-- DATASET RECORDS follows --

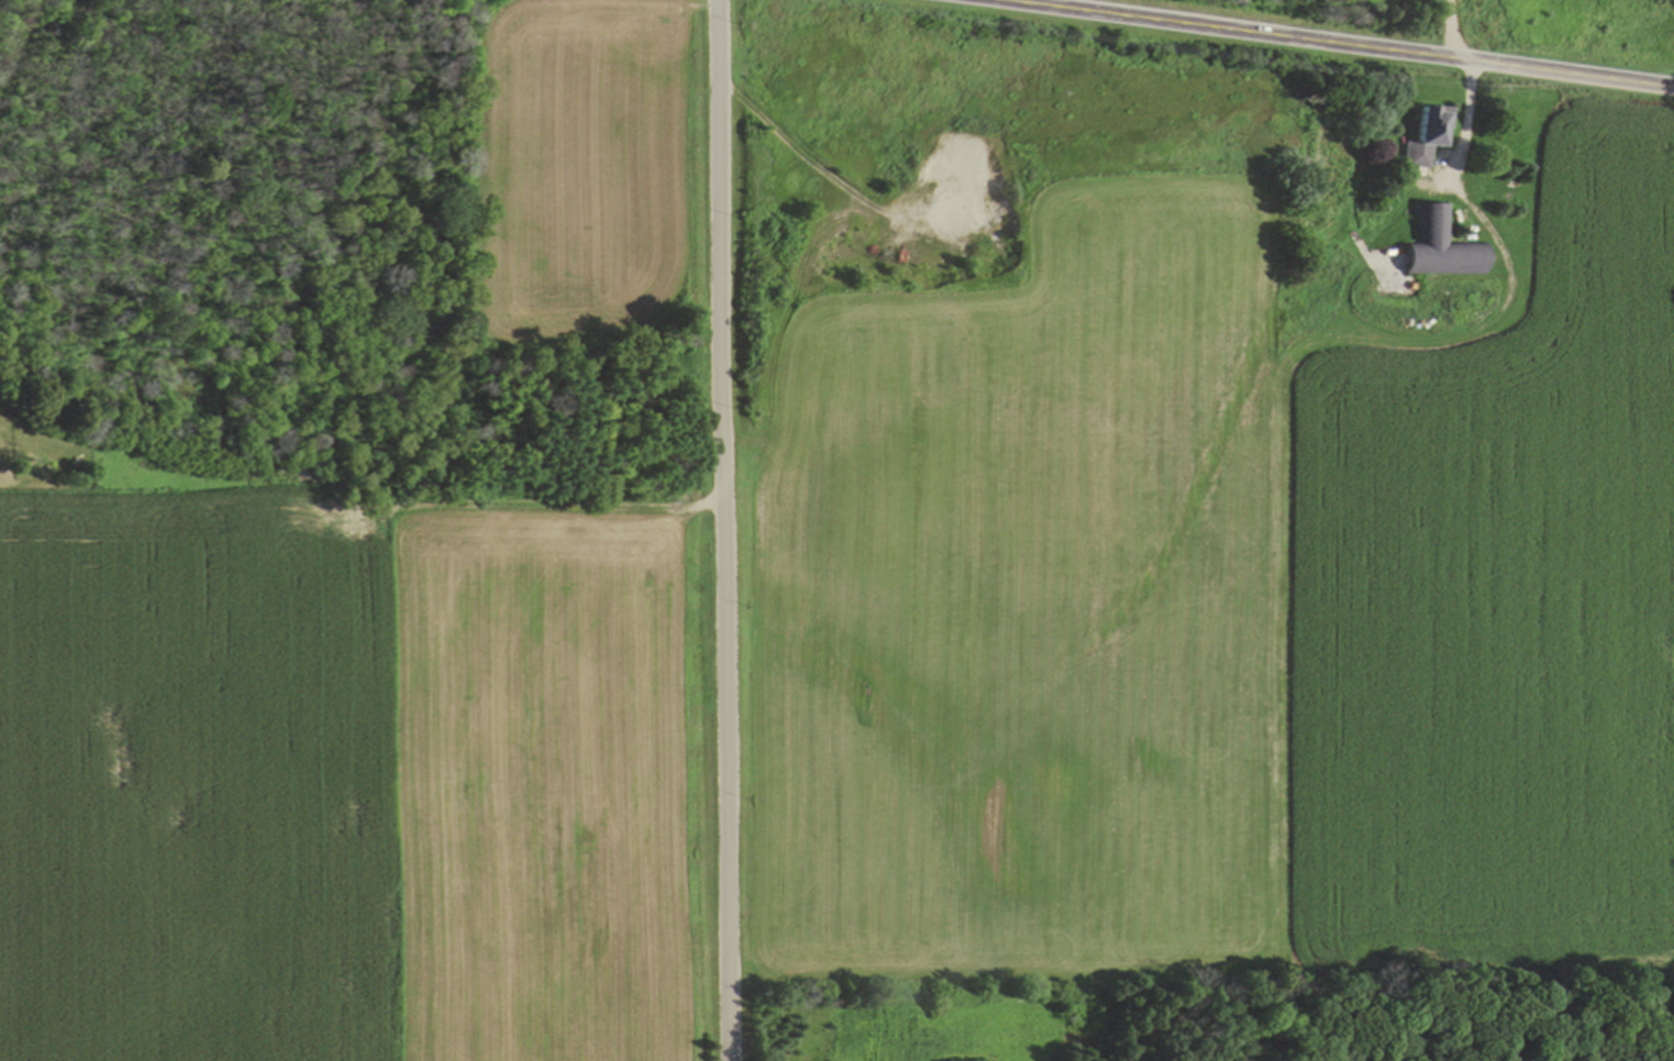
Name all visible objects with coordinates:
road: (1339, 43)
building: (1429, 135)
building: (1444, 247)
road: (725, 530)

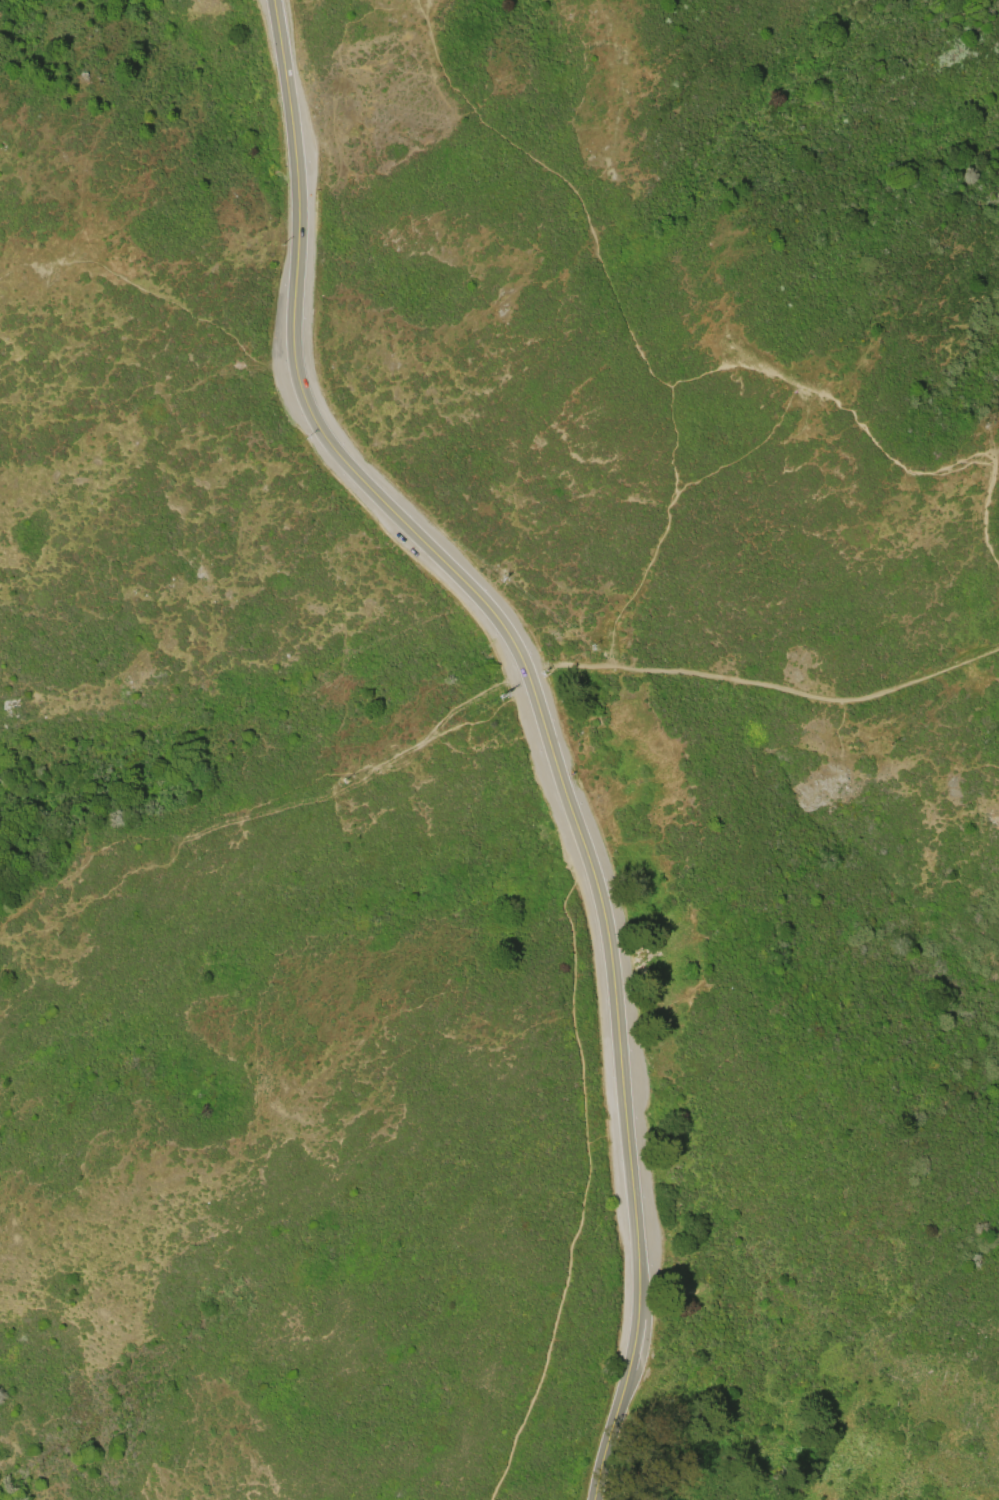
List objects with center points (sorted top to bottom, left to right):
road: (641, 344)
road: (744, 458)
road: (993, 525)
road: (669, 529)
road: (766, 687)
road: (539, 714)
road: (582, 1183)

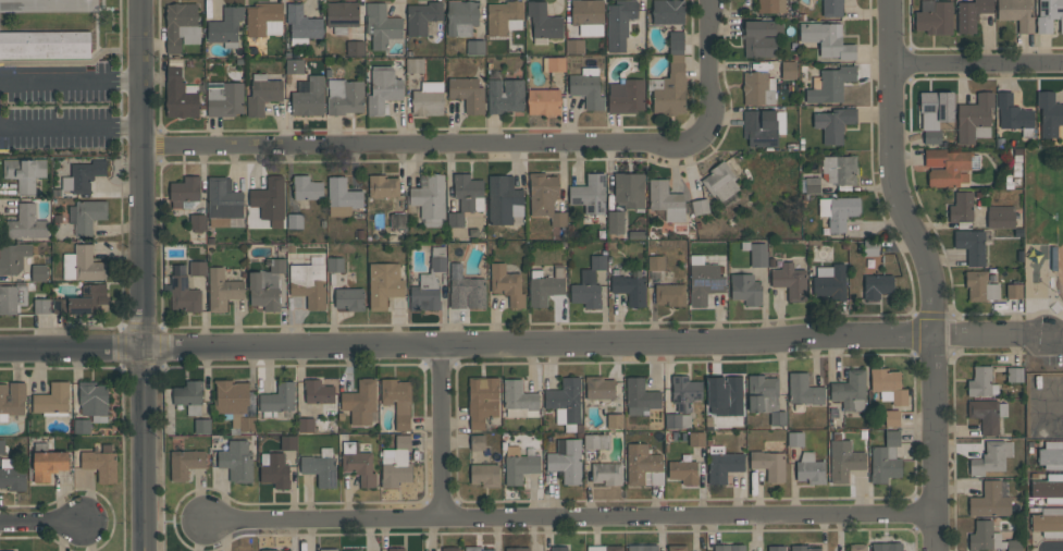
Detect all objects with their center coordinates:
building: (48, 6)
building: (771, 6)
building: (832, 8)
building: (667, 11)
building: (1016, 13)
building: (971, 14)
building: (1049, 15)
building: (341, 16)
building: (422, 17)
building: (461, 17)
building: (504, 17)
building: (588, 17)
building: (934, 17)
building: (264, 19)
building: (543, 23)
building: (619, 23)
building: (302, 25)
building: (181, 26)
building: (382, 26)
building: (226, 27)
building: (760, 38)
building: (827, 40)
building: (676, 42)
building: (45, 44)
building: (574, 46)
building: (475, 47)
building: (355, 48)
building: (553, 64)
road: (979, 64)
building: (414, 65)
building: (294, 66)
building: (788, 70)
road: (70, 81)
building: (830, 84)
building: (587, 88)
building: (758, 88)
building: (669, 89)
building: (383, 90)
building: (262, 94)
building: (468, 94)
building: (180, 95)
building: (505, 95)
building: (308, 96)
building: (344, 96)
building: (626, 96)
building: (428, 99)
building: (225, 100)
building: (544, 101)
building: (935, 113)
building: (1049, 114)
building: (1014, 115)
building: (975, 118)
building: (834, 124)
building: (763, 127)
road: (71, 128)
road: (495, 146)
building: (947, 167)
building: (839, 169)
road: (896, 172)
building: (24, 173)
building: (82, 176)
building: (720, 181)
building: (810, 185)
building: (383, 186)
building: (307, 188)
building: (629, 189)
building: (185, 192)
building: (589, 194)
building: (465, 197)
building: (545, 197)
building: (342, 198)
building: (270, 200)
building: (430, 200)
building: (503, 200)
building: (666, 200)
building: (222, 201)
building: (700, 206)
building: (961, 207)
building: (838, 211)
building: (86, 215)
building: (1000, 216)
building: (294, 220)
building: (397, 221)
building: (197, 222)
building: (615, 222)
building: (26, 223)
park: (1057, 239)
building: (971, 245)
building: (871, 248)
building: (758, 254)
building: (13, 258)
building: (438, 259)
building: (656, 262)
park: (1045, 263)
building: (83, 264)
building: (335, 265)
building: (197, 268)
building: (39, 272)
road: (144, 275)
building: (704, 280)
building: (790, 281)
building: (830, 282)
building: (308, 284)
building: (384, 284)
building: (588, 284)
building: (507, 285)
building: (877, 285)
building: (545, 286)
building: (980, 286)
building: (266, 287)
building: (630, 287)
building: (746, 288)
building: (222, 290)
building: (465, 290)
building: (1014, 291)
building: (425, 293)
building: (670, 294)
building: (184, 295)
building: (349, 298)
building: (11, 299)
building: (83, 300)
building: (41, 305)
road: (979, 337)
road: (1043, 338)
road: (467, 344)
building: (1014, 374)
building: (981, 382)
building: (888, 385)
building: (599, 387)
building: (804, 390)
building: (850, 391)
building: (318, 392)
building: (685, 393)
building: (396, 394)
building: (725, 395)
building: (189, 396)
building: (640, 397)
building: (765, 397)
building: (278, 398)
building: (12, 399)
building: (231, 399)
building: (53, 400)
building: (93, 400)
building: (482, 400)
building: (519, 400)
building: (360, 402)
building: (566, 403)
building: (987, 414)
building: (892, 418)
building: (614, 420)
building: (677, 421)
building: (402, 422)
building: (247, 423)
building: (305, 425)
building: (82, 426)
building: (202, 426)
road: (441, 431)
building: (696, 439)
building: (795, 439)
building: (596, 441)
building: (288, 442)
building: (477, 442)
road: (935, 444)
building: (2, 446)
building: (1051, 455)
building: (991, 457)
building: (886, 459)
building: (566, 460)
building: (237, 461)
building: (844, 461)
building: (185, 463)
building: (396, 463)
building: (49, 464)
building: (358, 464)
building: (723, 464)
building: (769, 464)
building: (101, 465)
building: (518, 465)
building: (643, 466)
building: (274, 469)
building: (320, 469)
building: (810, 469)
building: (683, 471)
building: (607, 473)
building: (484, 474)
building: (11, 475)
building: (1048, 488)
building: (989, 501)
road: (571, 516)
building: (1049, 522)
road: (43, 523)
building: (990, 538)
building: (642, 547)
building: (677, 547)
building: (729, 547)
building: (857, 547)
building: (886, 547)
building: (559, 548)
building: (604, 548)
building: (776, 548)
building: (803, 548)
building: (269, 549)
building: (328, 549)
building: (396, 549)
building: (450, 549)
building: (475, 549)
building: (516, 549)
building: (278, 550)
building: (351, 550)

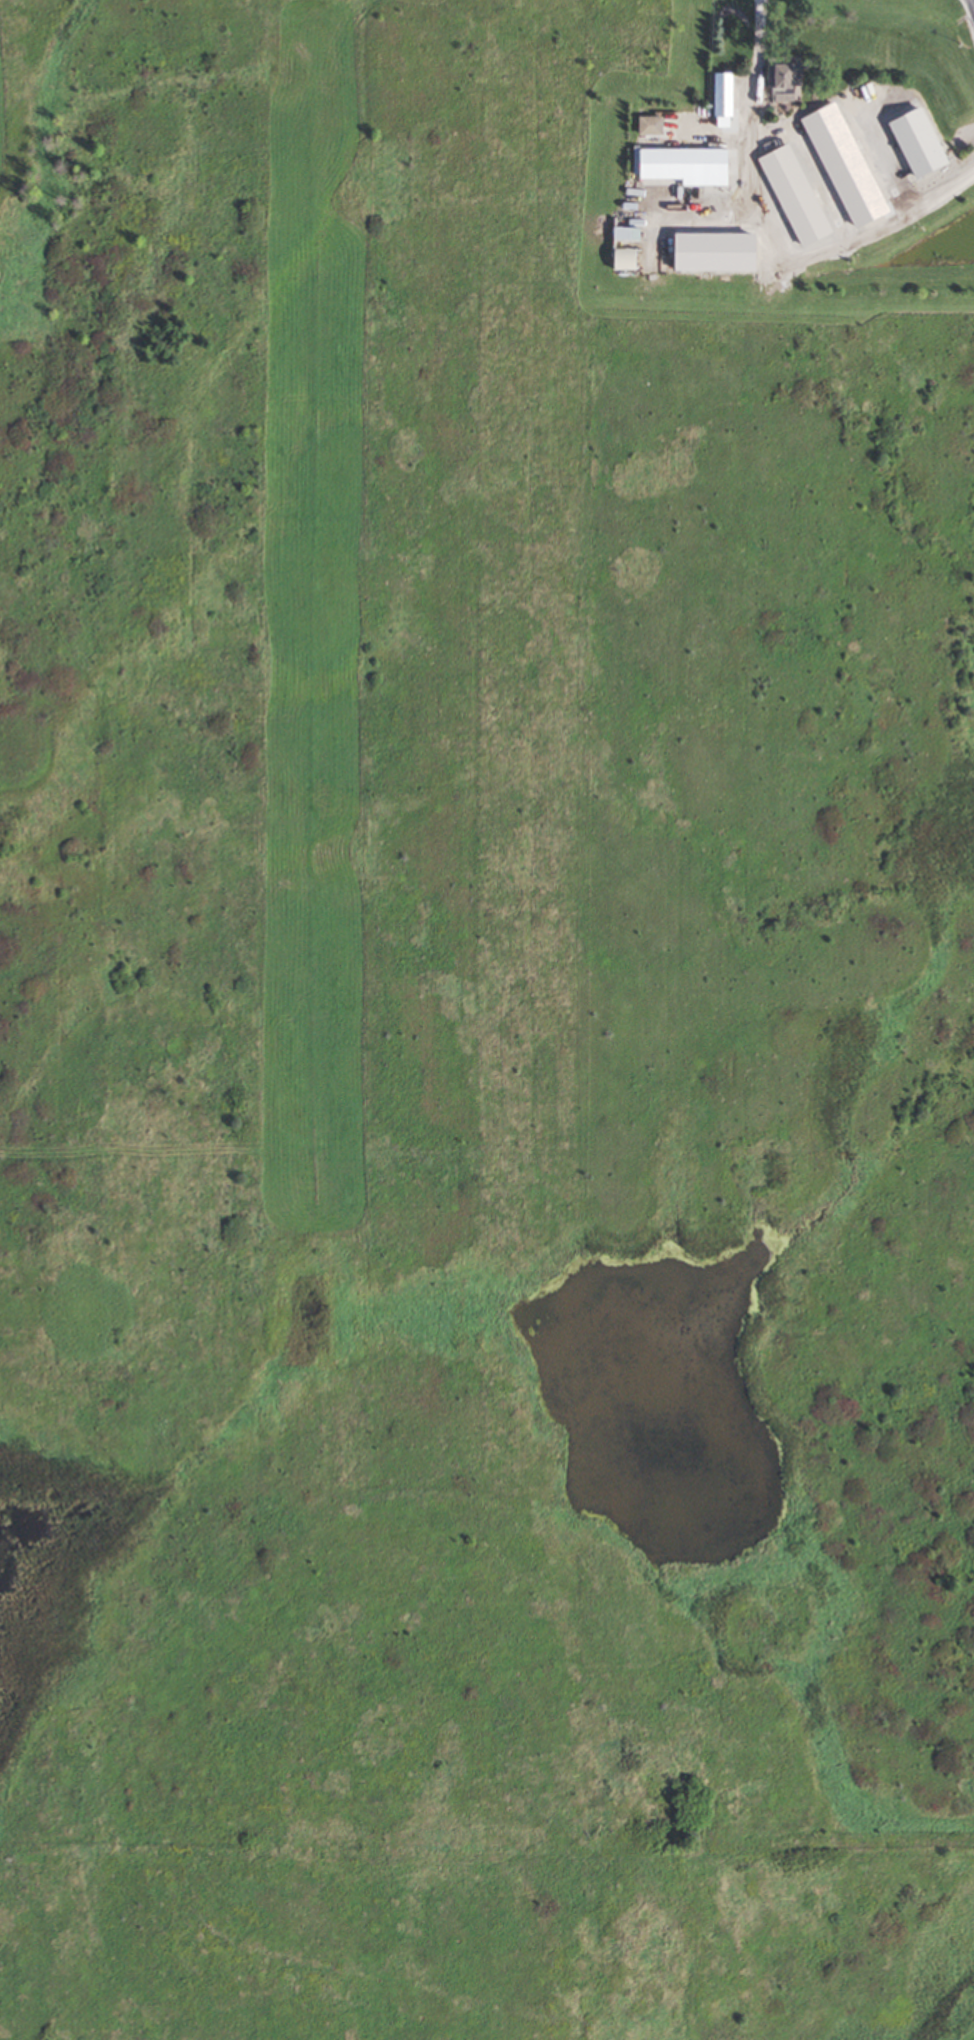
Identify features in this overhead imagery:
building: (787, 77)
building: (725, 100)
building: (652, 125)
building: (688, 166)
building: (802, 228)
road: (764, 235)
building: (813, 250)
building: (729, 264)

-- DATASET RECORDS concluded --

-- EXERCISE GOAL --
Output every record above verbatim, excluding images.

-- EXERCISE RESPONSE --
Name all visible objects with coordinates:
road: (1339, 43)
building: (1429, 135)
building: (1444, 247)
road: (725, 530)

List objects with center points (sorted top to bottom, left to right):
road: (641, 344)
road: (744, 458)
road: (993, 525)
road: (669, 529)
road: (766, 687)
road: (539, 714)
road: (582, 1183)

Detect all objects with their center coordinates:
building: (48, 6)
building: (771, 6)
building: (832, 8)
building: (667, 11)
building: (1016, 13)
building: (971, 14)
building: (1049, 15)
building: (341, 16)
building: (422, 17)
building: (461, 17)
building: (504, 17)
building: (588, 17)
building: (934, 17)
building: (264, 19)
building: (543, 23)
building: (619, 23)
building: (302, 25)
building: (181, 26)
building: (382, 26)
building: (226, 27)
building: (760, 38)
building: (827, 40)
building: (676, 42)
building: (45, 44)
building: (574, 46)
building: (475, 47)
building: (355, 48)
building: (553, 64)
road: (979, 64)
building: (414, 65)
building: (294, 66)
building: (788, 70)
road: (70, 81)
building: (830, 84)
building: (587, 88)
building: (758, 88)
building: (669, 89)
building: (383, 90)
building: (262, 94)
building: (468, 94)
building: (180, 95)
building: (505, 95)
building: (308, 96)
building: (344, 96)
building: (626, 96)
building: (428, 99)
building: (225, 100)
building: (544, 101)
building: (935, 113)
building: (1049, 114)
building: (1014, 115)
building: (975, 118)
building: (834, 124)
building: (763, 127)
road: (71, 128)
road: (495, 146)
building: (947, 167)
building: (839, 169)
road: (896, 172)
building: (24, 173)
building: (82, 176)
building: (720, 181)
building: (810, 185)
building: (383, 186)
building: (307, 188)
building: (629, 189)
building: (185, 192)
building: (589, 194)
building: (465, 197)
building: (545, 197)
building: (342, 198)
building: (270, 200)
building: (430, 200)
building: (503, 200)
building: (666, 200)
building: (222, 201)
building: (700, 206)
building: (961, 207)
building: (838, 211)
building: (86, 215)
building: (1000, 216)
building: (294, 220)
building: (397, 221)
building: (197, 222)
building: (615, 222)
building: (26, 223)
park: (1057, 239)
building: (971, 245)
building: (871, 248)
building: (758, 254)
building: (13, 258)
building: (438, 259)
building: (656, 262)
park: (1045, 263)
building: (83, 264)
building: (335, 265)
building: (197, 268)
building: (39, 272)
road: (144, 275)
building: (704, 280)
building: (790, 281)
building: (830, 282)
building: (308, 284)
building: (384, 284)
building: (588, 284)
building: (507, 285)
building: (877, 285)
building: (545, 286)
building: (980, 286)
building: (266, 287)
building: (630, 287)
building: (746, 288)
building: (222, 290)
building: (465, 290)
building: (1014, 291)
building: (425, 293)
building: (670, 294)
building: (184, 295)
building: (349, 298)
building: (11, 299)
building: (83, 300)
building: (41, 305)
road: (979, 337)
road: (1043, 338)
road: (467, 344)
building: (1014, 374)
building: (981, 382)
building: (888, 385)
building: (599, 387)
building: (804, 390)
building: (850, 391)
building: (318, 392)
building: (685, 393)
building: (396, 394)
building: (725, 395)
building: (189, 396)
building: (640, 397)
building: (765, 397)
building: (278, 398)
building: (12, 399)
building: (231, 399)
building: (53, 400)
building: (93, 400)
building: (482, 400)
building: (519, 400)
building: (360, 402)
building: (566, 403)
building: (987, 414)
building: (892, 418)
building: (614, 420)
building: (677, 421)
building: (402, 422)
building: (247, 423)
building: (305, 425)
building: (82, 426)
building: (202, 426)
road: (441, 431)
building: (696, 439)
building: (795, 439)
building: (596, 441)
building: (288, 442)
building: (477, 442)
road: (935, 444)
building: (2, 446)
building: (1051, 455)
building: (991, 457)
building: (886, 459)
building: (566, 460)
building: (237, 461)
building: (844, 461)
building: (185, 463)
building: (396, 463)
building: (49, 464)
building: (358, 464)
building: (723, 464)
building: (769, 464)
building: (101, 465)
building: (518, 465)
building: (643, 466)
building: (274, 469)
building: (320, 469)
building: (810, 469)
building: (683, 471)
building: (607, 473)
building: (484, 474)
building: (11, 475)
building: (1048, 488)
building: (989, 501)
road: (571, 516)
building: (1049, 522)
road: (43, 523)
building: (990, 538)
building: (642, 547)
building: (677, 547)
building: (729, 547)
building: (857, 547)
building: (886, 547)
building: (559, 548)
building: (604, 548)
building: (776, 548)
building: (803, 548)
building: (269, 549)
building: (328, 549)
building: (396, 549)
building: (450, 549)
building: (475, 549)
building: (516, 549)
building: (278, 550)
building: (351, 550)

Identify features in this overhead imagery:
building: (787, 77)
building: (725, 100)
building: (652, 125)
building: (688, 166)
building: (802, 228)
road: (764, 235)
building: (813, 250)
building: (729, 264)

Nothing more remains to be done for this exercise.